GOAL OF THE EXERCISE
Nothing in the data may be omitted; output it all verbatim.

### INPUT RECORDS ###

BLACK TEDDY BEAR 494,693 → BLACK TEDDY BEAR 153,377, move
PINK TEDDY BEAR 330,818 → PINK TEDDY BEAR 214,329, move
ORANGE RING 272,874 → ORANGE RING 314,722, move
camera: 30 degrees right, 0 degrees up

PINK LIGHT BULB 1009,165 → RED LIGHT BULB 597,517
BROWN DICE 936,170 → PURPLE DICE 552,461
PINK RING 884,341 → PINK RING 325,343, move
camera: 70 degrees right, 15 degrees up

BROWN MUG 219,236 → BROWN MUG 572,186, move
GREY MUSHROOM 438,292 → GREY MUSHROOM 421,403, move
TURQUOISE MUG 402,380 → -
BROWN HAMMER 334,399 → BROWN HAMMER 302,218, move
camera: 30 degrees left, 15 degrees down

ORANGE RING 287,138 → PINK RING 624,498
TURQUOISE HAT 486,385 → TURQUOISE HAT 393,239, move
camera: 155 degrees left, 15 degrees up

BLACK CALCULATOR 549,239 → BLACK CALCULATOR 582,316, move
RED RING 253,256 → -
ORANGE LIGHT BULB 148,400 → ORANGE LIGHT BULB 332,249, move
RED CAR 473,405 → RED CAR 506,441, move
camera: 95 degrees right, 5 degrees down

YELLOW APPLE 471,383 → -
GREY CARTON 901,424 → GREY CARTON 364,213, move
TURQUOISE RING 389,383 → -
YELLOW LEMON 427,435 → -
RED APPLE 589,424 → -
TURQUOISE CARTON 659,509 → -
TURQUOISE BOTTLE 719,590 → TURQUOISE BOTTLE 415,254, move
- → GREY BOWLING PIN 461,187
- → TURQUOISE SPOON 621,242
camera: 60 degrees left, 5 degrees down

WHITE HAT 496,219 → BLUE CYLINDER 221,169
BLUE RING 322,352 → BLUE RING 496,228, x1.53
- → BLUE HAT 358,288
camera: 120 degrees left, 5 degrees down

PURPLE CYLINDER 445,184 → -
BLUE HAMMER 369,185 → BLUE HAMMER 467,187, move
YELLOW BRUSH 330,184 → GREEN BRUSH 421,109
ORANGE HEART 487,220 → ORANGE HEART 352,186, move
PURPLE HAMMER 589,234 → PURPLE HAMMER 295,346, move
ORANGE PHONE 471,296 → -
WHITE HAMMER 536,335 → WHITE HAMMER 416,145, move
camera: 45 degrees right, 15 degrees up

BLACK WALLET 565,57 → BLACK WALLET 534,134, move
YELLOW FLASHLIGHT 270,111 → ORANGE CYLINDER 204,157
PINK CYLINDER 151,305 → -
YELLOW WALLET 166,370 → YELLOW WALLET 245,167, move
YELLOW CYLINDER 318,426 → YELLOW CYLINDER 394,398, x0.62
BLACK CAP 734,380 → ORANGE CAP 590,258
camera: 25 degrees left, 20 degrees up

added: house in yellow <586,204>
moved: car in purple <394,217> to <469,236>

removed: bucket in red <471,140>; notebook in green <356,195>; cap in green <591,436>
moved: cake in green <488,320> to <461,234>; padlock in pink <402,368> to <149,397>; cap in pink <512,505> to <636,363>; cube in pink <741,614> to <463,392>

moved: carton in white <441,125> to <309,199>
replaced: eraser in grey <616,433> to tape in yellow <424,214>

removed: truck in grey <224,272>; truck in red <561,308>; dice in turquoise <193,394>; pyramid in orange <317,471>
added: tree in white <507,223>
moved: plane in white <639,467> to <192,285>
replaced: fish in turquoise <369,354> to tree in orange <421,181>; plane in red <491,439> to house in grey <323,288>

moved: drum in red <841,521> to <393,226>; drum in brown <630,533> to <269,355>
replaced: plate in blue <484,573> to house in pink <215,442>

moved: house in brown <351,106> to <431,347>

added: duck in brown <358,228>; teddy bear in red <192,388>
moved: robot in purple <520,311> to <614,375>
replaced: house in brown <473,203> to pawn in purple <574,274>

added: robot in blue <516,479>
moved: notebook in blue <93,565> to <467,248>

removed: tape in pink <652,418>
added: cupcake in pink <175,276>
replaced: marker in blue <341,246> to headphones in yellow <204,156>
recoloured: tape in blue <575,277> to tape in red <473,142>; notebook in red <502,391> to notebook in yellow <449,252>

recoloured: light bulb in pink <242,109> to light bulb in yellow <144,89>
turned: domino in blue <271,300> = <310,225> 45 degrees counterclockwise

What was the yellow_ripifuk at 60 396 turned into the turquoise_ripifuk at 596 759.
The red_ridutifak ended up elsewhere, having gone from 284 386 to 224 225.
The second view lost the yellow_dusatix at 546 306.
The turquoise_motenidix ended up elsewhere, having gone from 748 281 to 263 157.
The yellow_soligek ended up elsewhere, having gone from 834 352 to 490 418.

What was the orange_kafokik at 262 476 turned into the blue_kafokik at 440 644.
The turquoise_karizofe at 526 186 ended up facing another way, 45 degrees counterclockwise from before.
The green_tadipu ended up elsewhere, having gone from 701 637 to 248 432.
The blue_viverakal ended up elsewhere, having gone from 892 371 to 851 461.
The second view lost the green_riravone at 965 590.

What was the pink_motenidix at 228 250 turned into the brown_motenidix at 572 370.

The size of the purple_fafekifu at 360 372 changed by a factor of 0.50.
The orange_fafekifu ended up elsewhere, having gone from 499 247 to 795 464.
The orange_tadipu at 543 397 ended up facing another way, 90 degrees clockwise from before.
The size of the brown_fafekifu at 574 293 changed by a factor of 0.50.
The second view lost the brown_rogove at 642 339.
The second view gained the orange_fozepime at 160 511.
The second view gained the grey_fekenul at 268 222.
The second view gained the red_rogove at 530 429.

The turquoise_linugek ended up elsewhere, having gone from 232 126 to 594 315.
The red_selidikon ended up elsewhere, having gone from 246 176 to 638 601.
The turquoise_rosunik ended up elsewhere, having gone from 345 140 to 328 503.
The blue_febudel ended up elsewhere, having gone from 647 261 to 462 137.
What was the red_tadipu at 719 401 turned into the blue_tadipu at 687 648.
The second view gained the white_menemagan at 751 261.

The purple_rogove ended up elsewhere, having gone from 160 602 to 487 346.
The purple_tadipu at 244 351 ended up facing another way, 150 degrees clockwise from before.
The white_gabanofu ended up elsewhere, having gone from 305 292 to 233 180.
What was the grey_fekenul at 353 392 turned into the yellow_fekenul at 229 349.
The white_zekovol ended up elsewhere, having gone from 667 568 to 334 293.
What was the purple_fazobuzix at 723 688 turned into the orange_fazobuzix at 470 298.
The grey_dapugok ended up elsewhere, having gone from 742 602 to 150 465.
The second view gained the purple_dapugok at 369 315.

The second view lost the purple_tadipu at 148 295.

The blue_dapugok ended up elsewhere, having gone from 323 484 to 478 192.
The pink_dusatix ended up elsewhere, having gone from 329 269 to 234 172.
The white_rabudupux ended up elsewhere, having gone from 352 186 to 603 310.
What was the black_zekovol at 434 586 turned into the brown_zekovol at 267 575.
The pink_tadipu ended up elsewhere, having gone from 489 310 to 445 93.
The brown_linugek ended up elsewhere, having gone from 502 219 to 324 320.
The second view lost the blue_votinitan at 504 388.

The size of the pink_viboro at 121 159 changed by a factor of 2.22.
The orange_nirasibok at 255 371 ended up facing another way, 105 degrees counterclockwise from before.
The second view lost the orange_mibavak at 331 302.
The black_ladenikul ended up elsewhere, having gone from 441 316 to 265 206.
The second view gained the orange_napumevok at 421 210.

###

OUTPUT FOR THIS TASK
BLACK TEDDY BEAR 494,693 → BLACK TEDDY BEAR 153,377, move
PINK TEDDY BEAR 330,818 → PINK TEDDY BEAR 214,329, move
ORANGE RING 272,874 → ORANGE RING 314,722, move
camera: 30 degrees right, 0 degrees up

PINK LIGHT BULB 1009,165 → RED LIGHT BULB 597,517
BROWN DICE 936,170 → PURPLE DICE 552,461
PINK RING 884,341 → PINK RING 325,343, move
camera: 70 degrees right, 15 degrees up

BROWN MUG 219,236 → BROWN MUG 572,186, move
GREY MUSHROOM 438,292 → GREY MUSHROOM 421,403, move
TURQUOISE MUG 402,380 → -
BROWN HAMMER 334,399 → BROWN HAMMER 302,218, move
camera: 30 degrees left, 15 degrees down

ORANGE RING 287,138 → PINK RING 624,498
TURQUOISE HAT 486,385 → TURQUOISE HAT 393,239, move
camera: 155 degrees left, 15 degrees up

BLACK CALCULATOR 549,239 → BLACK CALCULATOR 582,316, move
RED RING 253,256 → -
ORANGE LIGHT BULB 148,400 → ORANGE LIGHT BULB 332,249, move
RED CAR 473,405 → RED CAR 506,441, move
camera: 95 degrees right, 5 degrees down

YELLOW APPLE 471,383 → -
GREY CARTON 901,424 → GREY CARTON 364,213, move
TURQUOISE RING 389,383 → -
YELLOW LEMON 427,435 → -
RED APPLE 589,424 → -
TURQUOISE CARTON 659,509 → -
TURQUOISE BOTTLE 719,590 → TURQUOISE BOTTLE 415,254, move
- → GREY BOWLING PIN 461,187
- → TURQUOISE SPOON 621,242
camera: 60 degrees left, 5 degrees down

WHITE HAT 496,219 → BLUE CYLINDER 221,169
BLUE RING 322,352 → BLUE RING 496,228, x1.53
- → BLUE HAT 358,288
camera: 120 degrees left, 5 degrees down

PURPLE CYLINDER 445,184 → -
BLUE HAMMER 369,185 → BLUE HAMMER 467,187, move
YELLOW BRUSH 330,184 → GREEN BRUSH 421,109
ORANGE HEART 487,220 → ORANGE HEART 352,186, move
PURPLE HAMMER 589,234 → PURPLE HAMMER 295,346, move
ORANGE PHONE 471,296 → -
WHITE HAMMER 536,335 → WHITE HAMMER 416,145, move
camera: 45 degrees right, 15 degrees up

BLACK WALLET 565,57 → BLACK WALLET 534,134, move
YELLOW FLASHLIGHT 270,111 → ORANGE CYLINDER 204,157
PINK CYLINDER 151,305 → -
YELLOW WALLET 166,370 → YELLOW WALLET 245,167, move
YELLOW CYLINDER 318,426 → YELLOW CYLINDER 394,398, x0.62
BLACK CAP 734,380 → ORANGE CAP 590,258
camera: 25 degrees left, 20 degrees up

added: house in yellow <586,204>
moved: car in purple <394,217> to <469,236>

removed: bucket in red <471,140>; notebook in green <356,195>; cap in green <591,436>
moved: cake in green <488,320> to <461,234>; padlock in pink <402,368> to <149,397>; cap in pink <512,505> to <636,363>; cube in pink <741,614> to <463,392>

moved: carton in white <441,125> to <309,199>
replaced: eraser in grey <616,433> to tape in yellow <424,214>

removed: truck in grey <224,272>; truck in red <561,308>; dice in turquoise <193,394>; pyramid in orange <317,471>
added: tree in white <507,223>
moved: plane in white <639,467> to <192,285>
replaced: fish in turquoise <369,354> to tree in orange <421,181>; plane in red <491,439> to house in grey <323,288>

moved: drum in red <841,521> to <393,226>; drum in brown <630,533> to <269,355>
replaced: plate in blue <484,573> to house in pink <215,442>

moved: house in brown <351,106> to <431,347>

added: duck in brown <358,228>; teddy bear in red <192,388>
moved: robot in purple <520,311> to <614,375>
replaced: house in brown <473,203> to pawn in purple <574,274>

added: robot in blue <516,479>
moved: notebook in blue <93,565> to <467,248>

removed: tape in pink <652,418>
added: cupcake in pink <175,276>
replaced: marker in blue <341,246> to headphones in yellow <204,156>
recoloured: tape in blue <575,277> to tape in red <473,142>; notebook in red <502,391> to notebook in yellow <449,252>

recoloured: light bulb in pink <242,109> to light bulb in yellow <144,89>
turned: domino in blue <271,300> = <310,225> 45 degrees counterclockwise

What was the yellow_ripifuk at 60 396 turned into the turquoise_ripifuk at 596 759.
The red_ridutifak ended up elsewhere, having gone from 284 386 to 224 225.
The second view lost the yellow_dusatix at 546 306.
The turquoise_motenidix ended up elsewhere, having gone from 748 281 to 263 157.
The yellow_soligek ended up elsewhere, having gone from 834 352 to 490 418.

What was the orange_kafokik at 262 476 turned into the blue_kafokik at 440 644.
The turquoise_karizofe at 526 186 ended up facing another way, 45 degrees counterclockwise from before.
The green_tadipu ended up elsewhere, having gone from 701 637 to 248 432.
The blue_viverakal ended up elsewhere, having gone from 892 371 to 851 461.
The second view lost the green_riravone at 965 590.

What was the pink_motenidix at 228 250 turned into the brown_motenidix at 572 370.

The size of the purple_fafekifu at 360 372 changed by a factor of 0.50.
The orange_fafekifu ended up elsewhere, having gone from 499 247 to 795 464.
The orange_tadipu at 543 397 ended up facing another way, 90 degrees clockwise from before.
The size of the brown_fafekifu at 574 293 changed by a factor of 0.50.
The second view lost the brown_rogove at 642 339.
The second view gained the orange_fozepime at 160 511.
The second view gained the grey_fekenul at 268 222.
The second view gained the red_rogove at 530 429.

The turquoise_linugek ended up elsewhere, having gone from 232 126 to 594 315.
The red_selidikon ended up elsewhere, having gone from 246 176 to 638 601.
The turquoise_rosunik ended up elsewhere, having gone from 345 140 to 328 503.
The blue_febudel ended up elsewhere, having gone from 647 261 to 462 137.
What was the red_tadipu at 719 401 turned into the blue_tadipu at 687 648.
The second view gained the white_menemagan at 751 261.

The purple_rogove ended up elsewhere, having gone from 160 602 to 487 346.
The purple_tadipu at 244 351 ended up facing another way, 150 degrees clockwise from before.
The white_gabanofu ended up elsewhere, having gone from 305 292 to 233 180.
What was the grey_fekenul at 353 392 turned into the yellow_fekenul at 229 349.
The white_zekovol ended up elsewhere, having gone from 667 568 to 334 293.
What was the purple_fazobuzix at 723 688 turned into the orange_fazobuzix at 470 298.
The grey_dapugok ended up elsewhere, having gone from 742 602 to 150 465.
The second view gained the purple_dapugok at 369 315.

The second view lost the purple_tadipu at 148 295.

The blue_dapugok ended up elsewhere, having gone from 323 484 to 478 192.
The pink_dusatix ended up elsewhere, having gone from 329 269 to 234 172.
The white_rabudupux ended up elsewhere, having gone from 352 186 to 603 310.
What was the black_zekovol at 434 586 turned into the brown_zekovol at 267 575.
The pink_tadipu ended up elsewhere, having gone from 489 310 to 445 93.
The brown_linugek ended up elsewhere, having gone from 502 219 to 324 320.
The second view lost the blue_votinitan at 504 388.

The size of the pink_viboro at 121 159 changed by a factor of 2.22.
The orange_nirasibok at 255 371 ended up facing another way, 105 degrees counterclockwise from before.
The second view lost the orange_mibavak at 331 302.
The black_ladenikul ended up elsewhere, having gone from 441 316 to 265 206.
The second view gained the orange_napumevok at 421 210.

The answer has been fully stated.